<<<<

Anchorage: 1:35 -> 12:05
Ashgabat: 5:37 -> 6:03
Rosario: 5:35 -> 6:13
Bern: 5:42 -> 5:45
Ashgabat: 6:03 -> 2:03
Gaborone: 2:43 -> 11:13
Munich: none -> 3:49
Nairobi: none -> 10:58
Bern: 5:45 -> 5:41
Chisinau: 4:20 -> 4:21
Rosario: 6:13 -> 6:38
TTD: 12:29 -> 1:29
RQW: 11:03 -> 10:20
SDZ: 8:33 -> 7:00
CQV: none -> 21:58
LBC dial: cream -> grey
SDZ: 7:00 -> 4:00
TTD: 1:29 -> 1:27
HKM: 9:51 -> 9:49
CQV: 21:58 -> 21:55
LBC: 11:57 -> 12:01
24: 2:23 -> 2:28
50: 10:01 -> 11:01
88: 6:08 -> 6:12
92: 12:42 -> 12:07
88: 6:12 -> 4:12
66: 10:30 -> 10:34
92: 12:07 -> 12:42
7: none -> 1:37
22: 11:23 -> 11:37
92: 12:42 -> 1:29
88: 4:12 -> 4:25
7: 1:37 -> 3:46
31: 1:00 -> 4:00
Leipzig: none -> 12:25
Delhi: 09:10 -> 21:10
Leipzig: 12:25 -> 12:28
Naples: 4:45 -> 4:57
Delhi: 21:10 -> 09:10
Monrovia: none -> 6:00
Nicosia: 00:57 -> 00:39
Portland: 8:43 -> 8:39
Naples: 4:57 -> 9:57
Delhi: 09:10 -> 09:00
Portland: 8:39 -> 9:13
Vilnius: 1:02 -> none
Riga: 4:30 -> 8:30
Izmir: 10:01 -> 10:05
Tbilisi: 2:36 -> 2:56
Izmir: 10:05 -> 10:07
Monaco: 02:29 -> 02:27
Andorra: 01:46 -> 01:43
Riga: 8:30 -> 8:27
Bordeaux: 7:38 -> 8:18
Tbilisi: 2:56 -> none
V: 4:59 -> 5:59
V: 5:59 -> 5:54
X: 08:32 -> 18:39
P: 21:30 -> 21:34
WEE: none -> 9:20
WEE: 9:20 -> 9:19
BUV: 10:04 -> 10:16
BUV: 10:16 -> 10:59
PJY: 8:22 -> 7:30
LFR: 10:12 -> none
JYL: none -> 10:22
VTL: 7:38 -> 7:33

>>>>

练习目标:
请改写上面的全部行，把每处"none"都换成"无"，其他内容一律不动。

参考答案:
Anchorage: 1:35 -> 12:05
Ashgabat: 5:37 -> 6:03
Rosario: 5:35 -> 6:13
Bern: 5:42 -> 5:45
Ashgabat: 6:03 -> 2:03
Gaborone: 2:43 -> 11:13
Munich: 无 -> 3:49
Nairobi: 无 -> 10:58
Bern: 5:45 -> 5:41
Chisinau: 4:20 -> 4:21
Rosario: 6:13 -> 6:38
TTD: 12:29 -> 1:29
RQW: 11:03 -> 10:20
SDZ: 8:33 -> 7:00
CQV: 无 -> 21:58
LBC dial: cream -> grey
SDZ: 7:00 -> 4:00
TTD: 1:29 -> 1:27
HKM: 9:51 -> 9:49
CQV: 21:58 -> 21:55
LBC: 11:57 -> 12:01
24: 2:23 -> 2:28
50: 10:01 -> 11:01
88: 6:08 -> 6:12
92: 12:42 -> 12:07
88: 6:12 -> 4:12
66: 10:30 -> 10:34
92: 12:07 -> 12:42
7: 无 -> 1:37
22: 11:23 -> 11:37
92: 12:42 -> 1:29
88: 4:12 -> 4:25
7: 1:37 -> 3:46
31: 1:00 -> 4:00
Leipzig: 无 -> 12:25
Delhi: 09:10 -> 21:10
Leipzig: 12:25 -> 12:28
Naples: 4:45 -> 4:57
Delhi: 21:10 -> 09:10
Monrovia: 无 -> 6:00
Nicosia: 00:57 -> 00:39
Portland: 8:43 -> 8:39
Naples: 4:57 -> 9:57
Delhi: 09:10 -> 09:00
Portland: 8:39 -> 9:13
Vilnius: 1:02 -> 无
Riga: 4:30 -> 8:30
Izmir: 10:01 -> 10:05
Tbilisi: 2:36 -> 2:56
Izmir: 10:05 -> 10:07
Monaco: 02:29 -> 02:27
Andorra: 01:46 -> 01:43
Riga: 8:30 -> 8:27
Bordeaux: 7:38 -> 8:18
Tbilisi: 2:56 -> 无
V: 4:59 -> 5:59
V: 5:59 -> 5:54
X: 08:32 -> 18:39
P: 21:30 -> 21:34
WEE: 无 -> 9:20
WEE: 9:20 -> 9:19
BUV: 10:04 -> 10:16
BUV: 10:16 -> 10:59
PJY: 8:22 -> 7:30
LFR: 10:12 -> 无
JYL: 无 -> 10:22
VTL: 7:38 -> 7:33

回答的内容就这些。